The input:
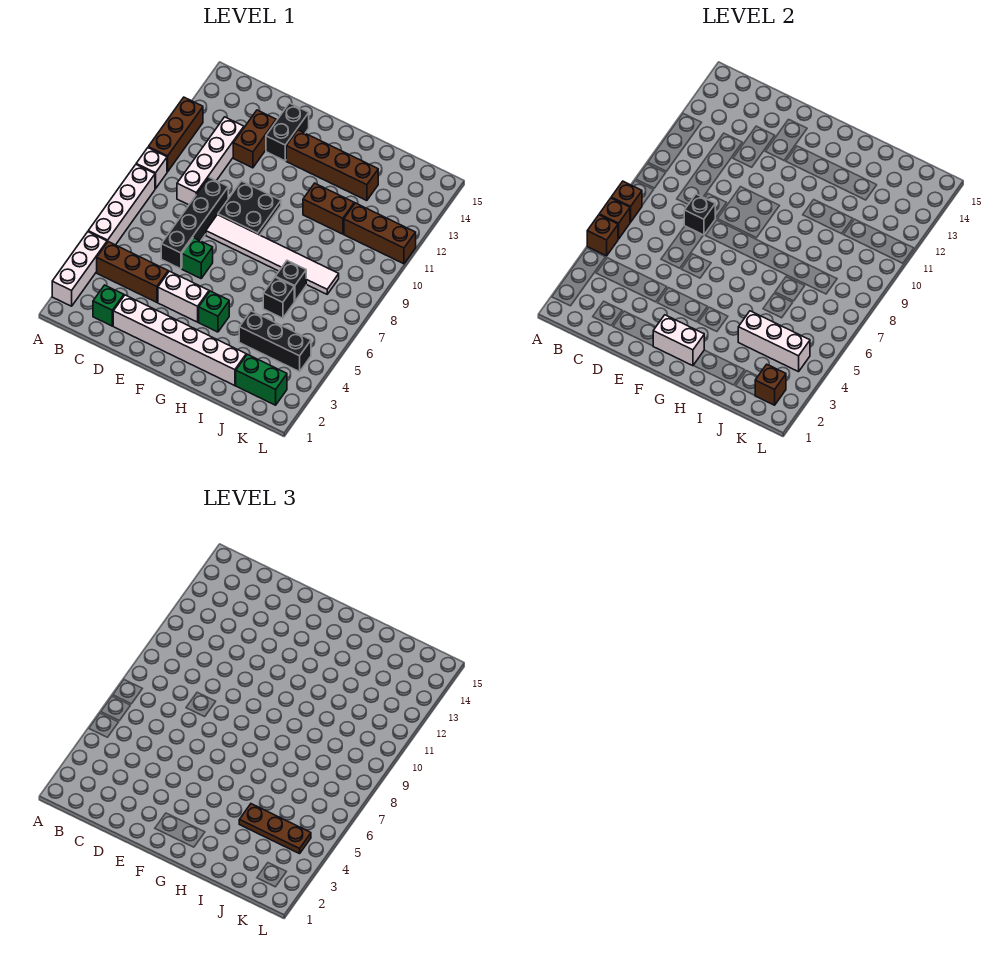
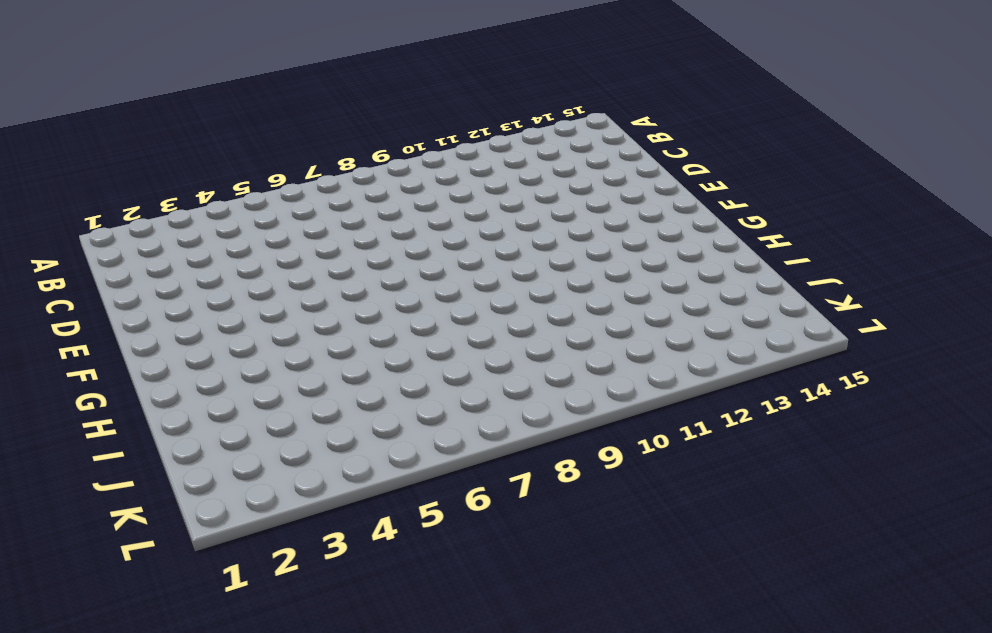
none -> white brick A2:A4 level 1
none -> white brick A5:A8 level 1
none -> white brick A9 level 1
none -> brown brick A10:A12 level 1

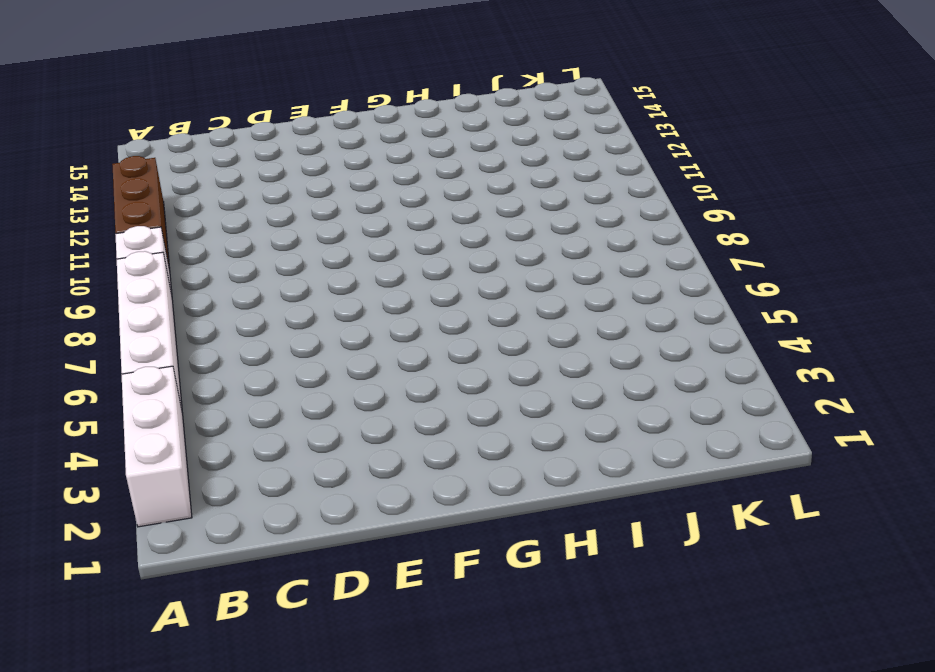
none -> brown brick B4:D4 level 1
none -> green brick C2 level 1
none -> white brick C9:C12 level 1
none -> white brick D2:I2 level 1

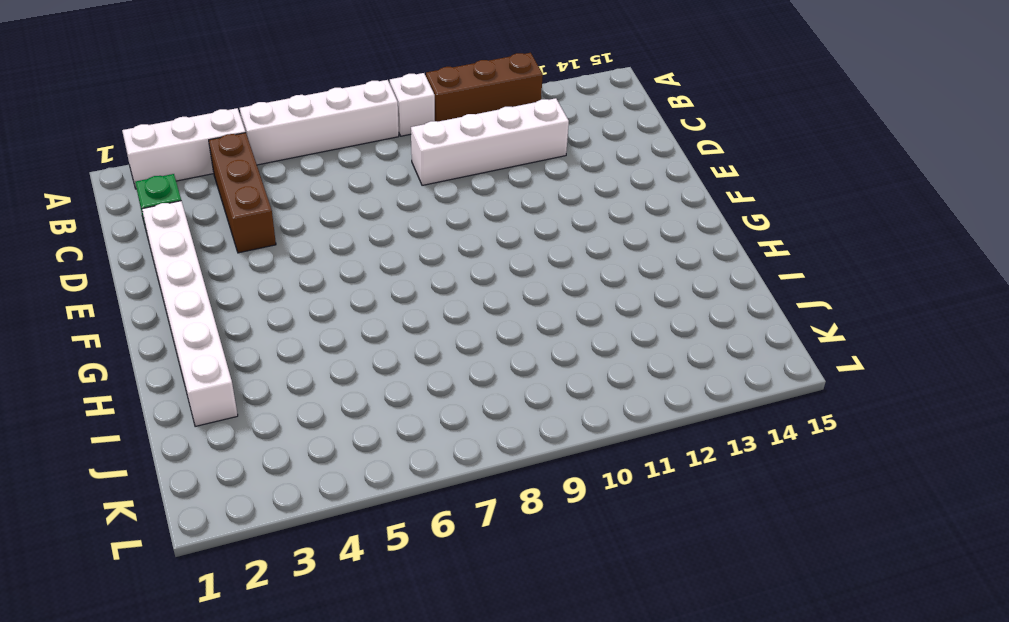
none -> black brick D6:D9 level 1
none -> brown brick D12:D13 level 1
none -> white brick E4:F4 level 1
none -> green brick E6 level 1

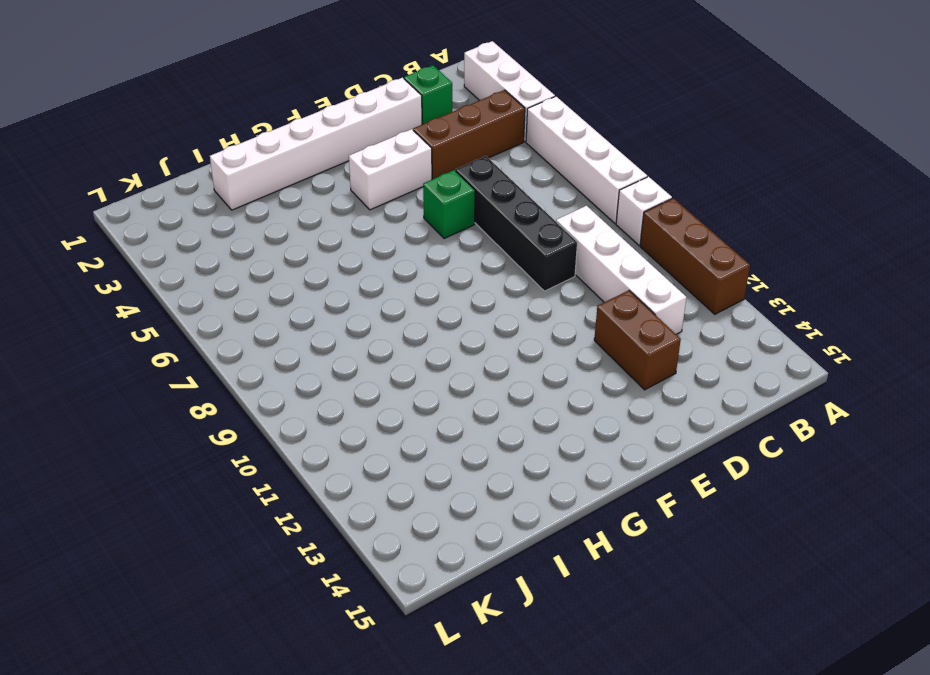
none -> white tile E8:J8 level 1
none -> black plate E9:F10 level 1
none -> black brick E13:E14 level 1
none -> brown brick F13:I13 level 1

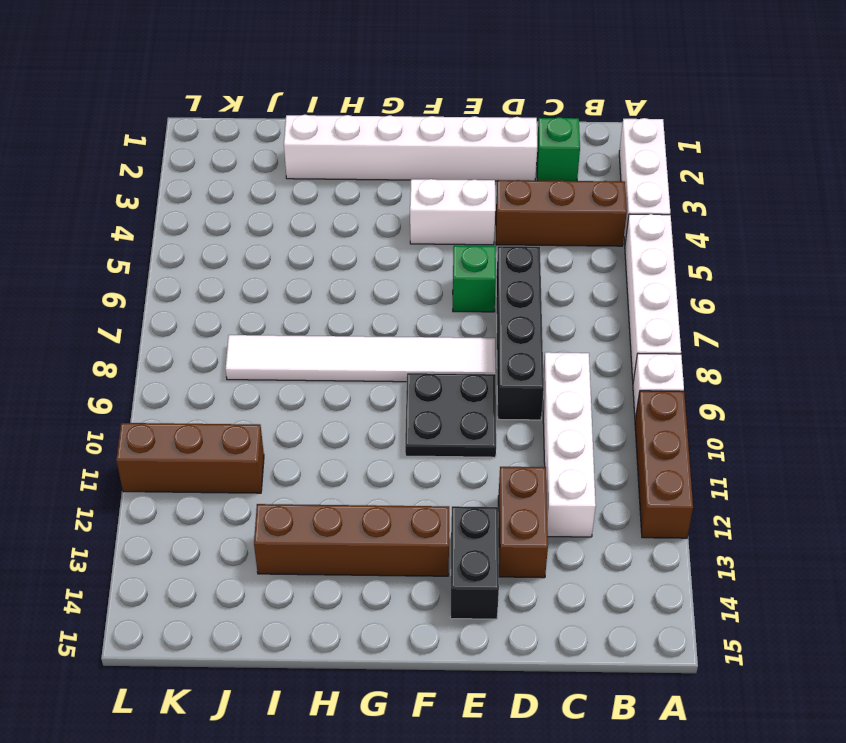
none -> green brick G4 level 1
none -> brown brick H11:I11 level 1
none -> black brick I4:K4 level 1
none -> black brick I6 level 1

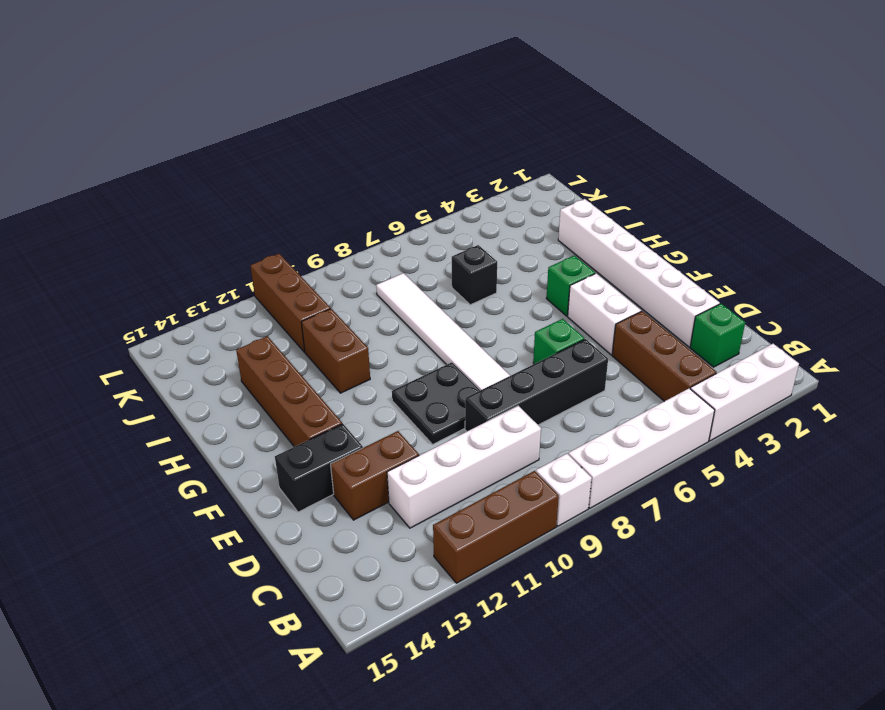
none -> black brick I4:K4 level 1
none -> black brick I7 level 1
none -> green brick J2:K2 level 1
none -> brown brick A5 level 2

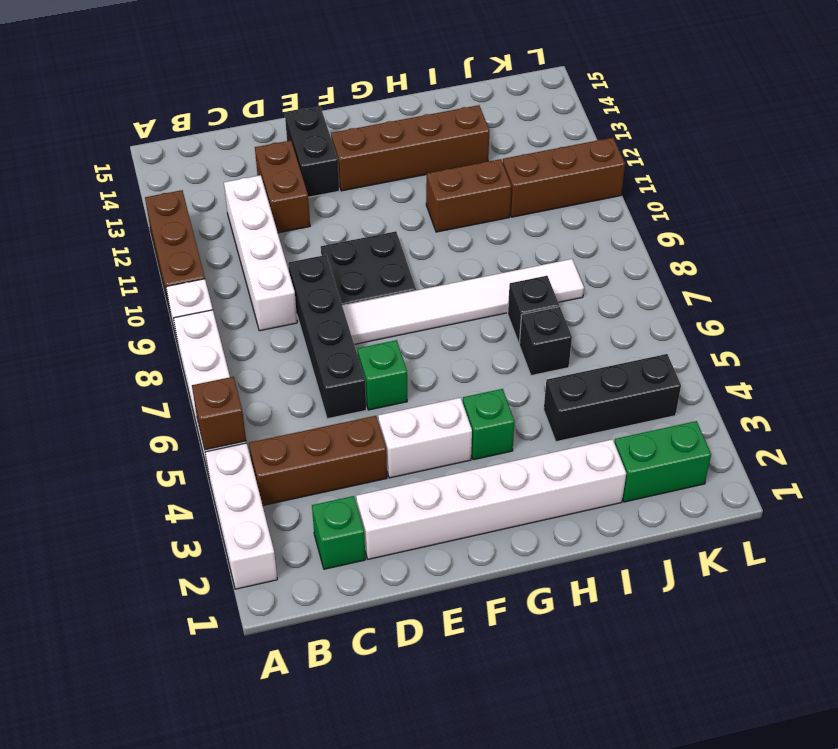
none -> brown brick A6 level 2
none -> brown brick A7 level 2
none -> black brick D8 level 2
none -> white brick F2:G2 level 2

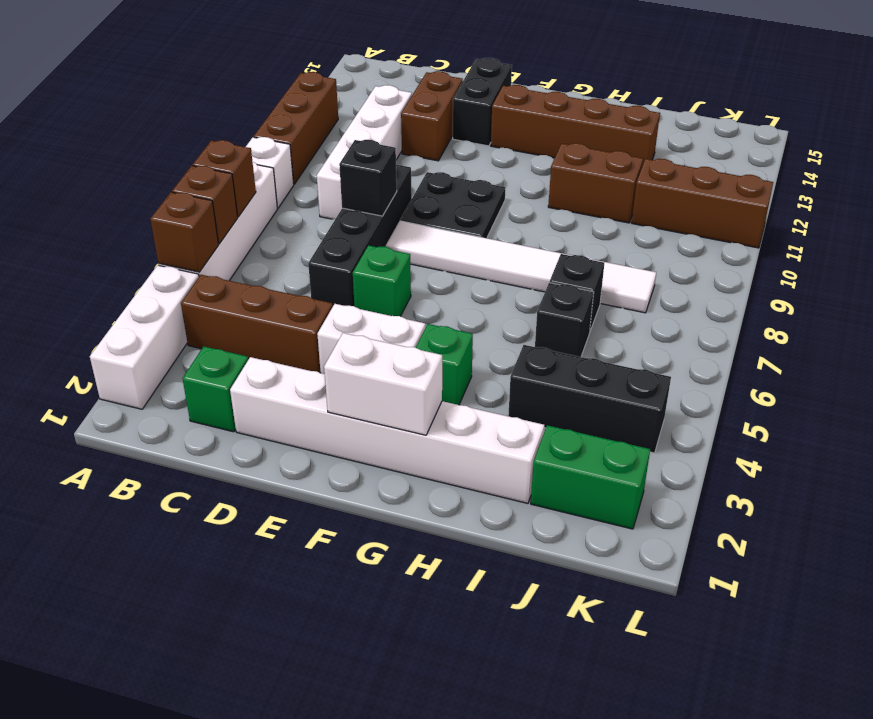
none -> white brick I4:K4 level 2
none -> brown brick K2 level 2
none -> brown plate I4:K4 level 3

What needs to be done: Every entry above, pictures excluded, needs to be duplicated exactly.

The completed task:
none -> white brick A2:A4 level 1
none -> white brick A5:A8 level 1
none -> white brick A9 level 1
none -> brown brick A10:A12 level 1

none -> brown brick B4:D4 level 1
none -> green brick C2 level 1
none -> white brick C9:C12 level 1
none -> white brick D2:I2 level 1

none -> black brick D6:D9 level 1
none -> brown brick D12:D13 level 1
none -> white brick E4:F4 level 1
none -> green brick E6 level 1

none -> white tile E8:J8 level 1
none -> black plate E9:F10 level 1
none -> black brick E13:E14 level 1
none -> brown brick F13:I13 level 1

none -> green brick G4 level 1
none -> brown brick H11:I11 level 1
none -> black brick I4:K4 level 1
none -> black brick I6 level 1

none -> black brick I4:K4 level 1
none -> black brick I7 level 1
none -> green brick J2:K2 level 1
none -> brown brick A5 level 2

none -> brown brick A6 level 2
none -> brown brick A7 level 2
none -> black brick D8 level 2
none -> white brick F2:G2 level 2

none -> white brick I4:K4 level 2
none -> brown brick K2 level 2
none -> brown plate I4:K4 level 3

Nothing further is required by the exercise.